■ Material to process ■
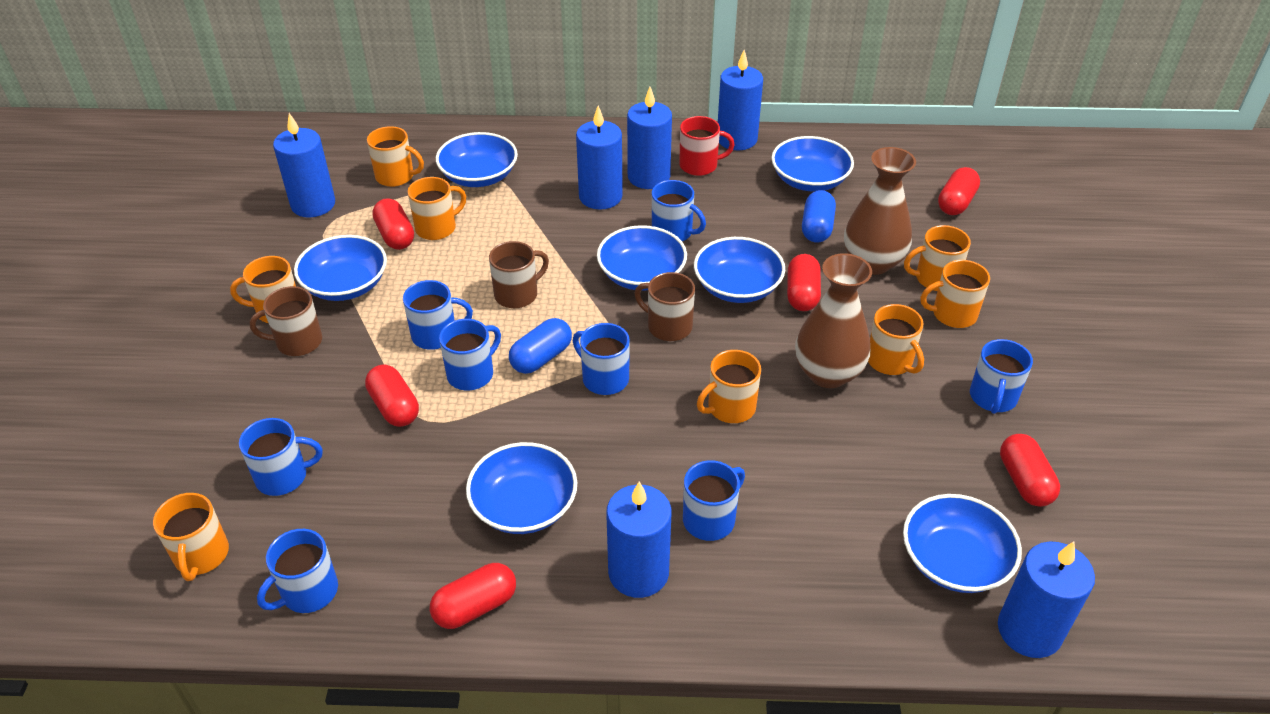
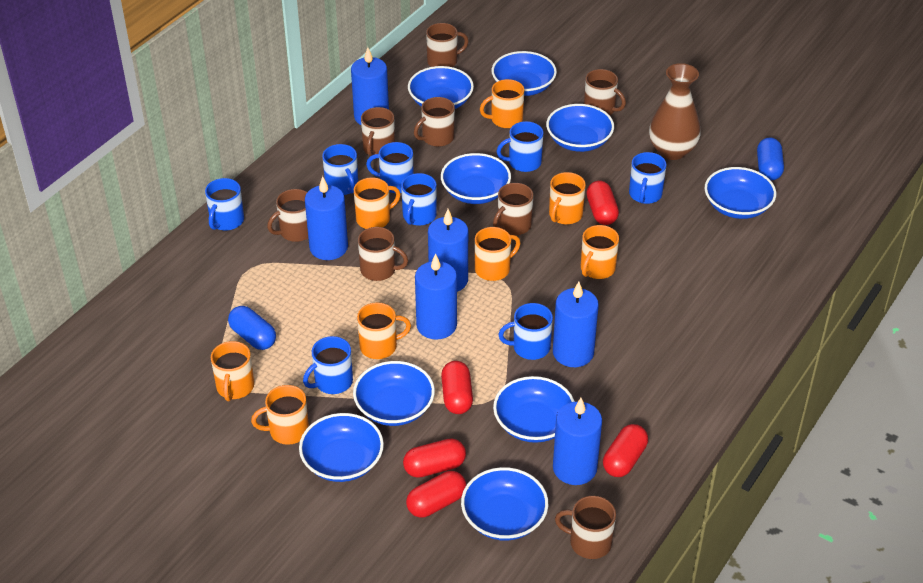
blue bowl: 7 -> 9
brown mug: 3 -> 8
brown vase: 2 -> 1
red capsule: 6 -> 5
red mug: 1 -> 0

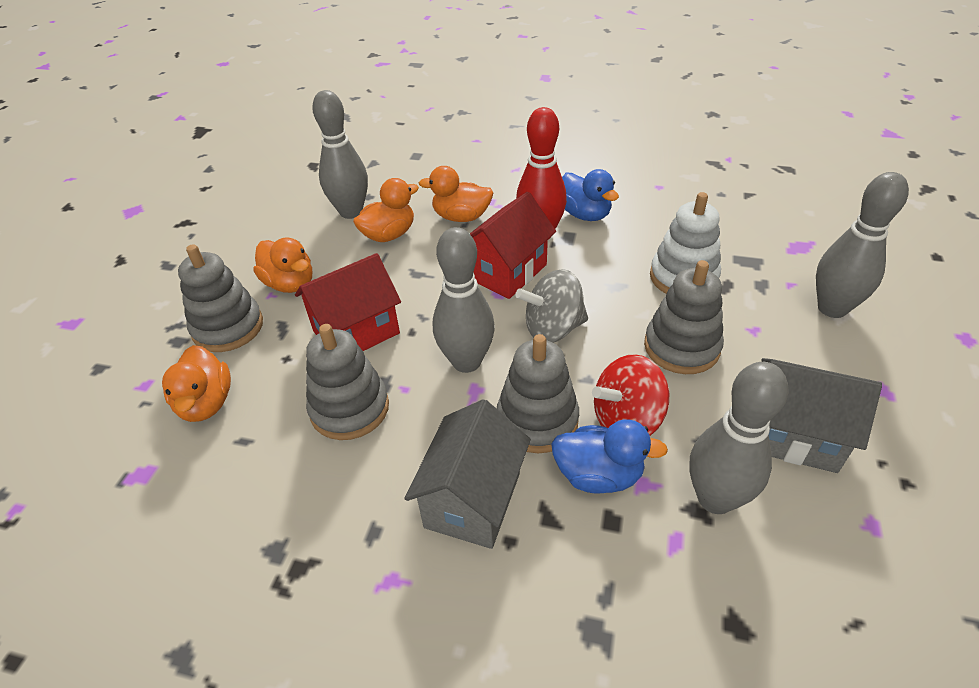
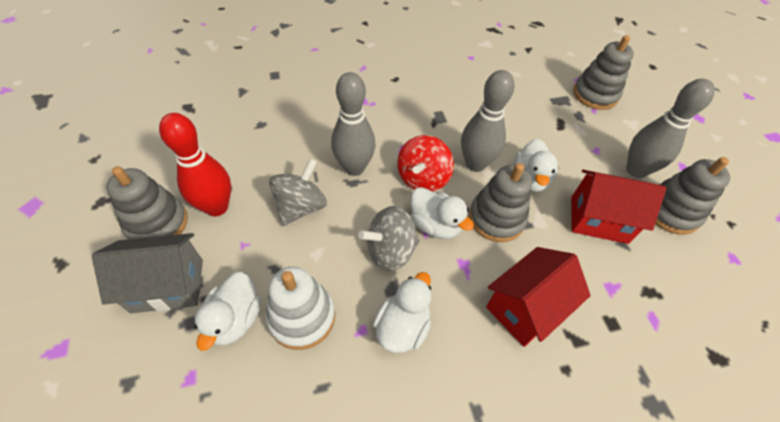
blue duck: 2 -> 0
grey bowling pin: 4 -> 3
grey house: 2 -> 1
grey spinning top: 1 -> 2
orange duck: 4 -> 0
white duck: 0 -> 4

■ Activity ■
Copy every record verbatim while leaving each picture out.

■ Exercise output ■
blue bowl: 7 -> 9
brown mug: 3 -> 8
brown vase: 2 -> 1
red capsule: 6 -> 5
red mug: 1 -> 0

blue duck: 2 -> 0
grey bowling pin: 4 -> 3
grey house: 2 -> 1
grey spinning top: 1 -> 2
orange duck: 4 -> 0
white duck: 0 -> 4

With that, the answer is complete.